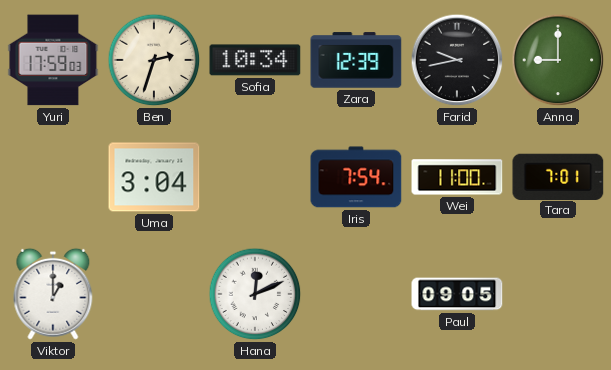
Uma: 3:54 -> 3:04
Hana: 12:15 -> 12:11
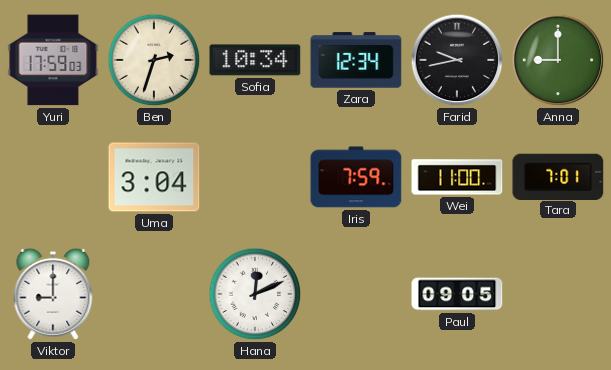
Zara: 12:39 -> 12:34
Iris: 7:54 -> 7:59
Viktor: 1:00 -> 9:00
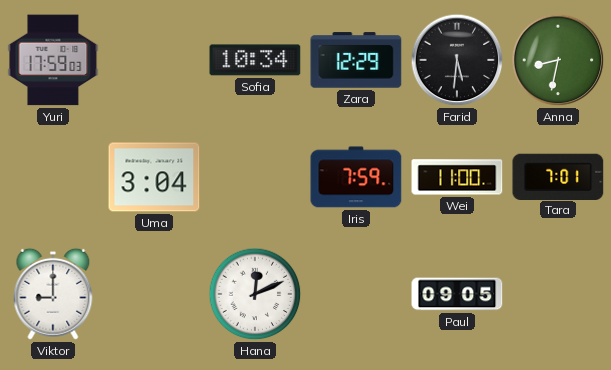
Ben: 2:33 -> none
Zara: 12:34 -> 12:29
Farid: 9:43 -> 5:31
Anna: 9:00 -> 8:32
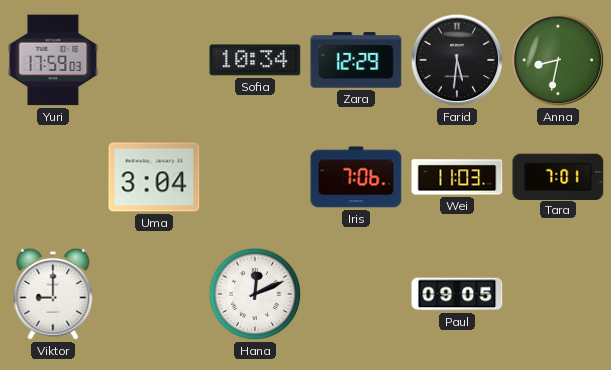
Iris: 7:59 -> 7:06
Wei: 11:00 -> 11:03
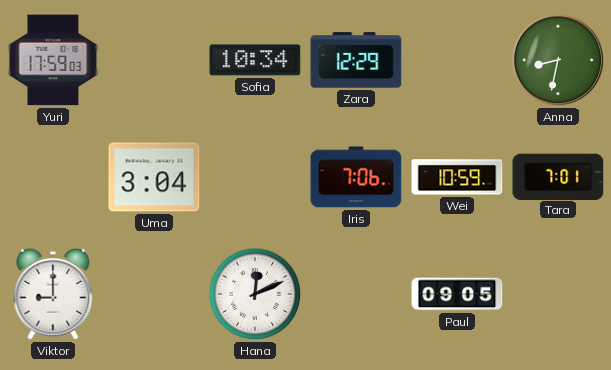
Farid: 5:31 -> none
Wei: 11:03 -> 10:59
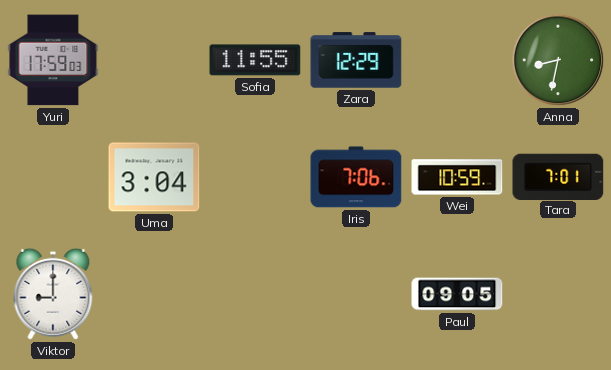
•••••
Description of the task: Express every line of the entries above as a JSON list of strings, one string per line, leaving out blank lines and the pictures.

Task output:
[
  "Uma: 3:54 -> 3:04",
  "Hana: 12:15 -> 12:11",
  "Zara: 12:39 -> 12:34",
  "Iris: 7:54 -> 7:59",
  "Viktor: 1:00 -> 9:00",
  "Ben: 2:33 -> none",
  "Zara: 12:34 -> 12:29",
  "Farid: 9:43 -> 5:31",
  "Anna: 9:00 -> 8:32",
  "Iris: 7:59 -> 7:06",
  "Wei: 11:00 -> 11:03",
  "Farid: 5:31 -> none",
  "Wei: 11:03 -> 10:59"
]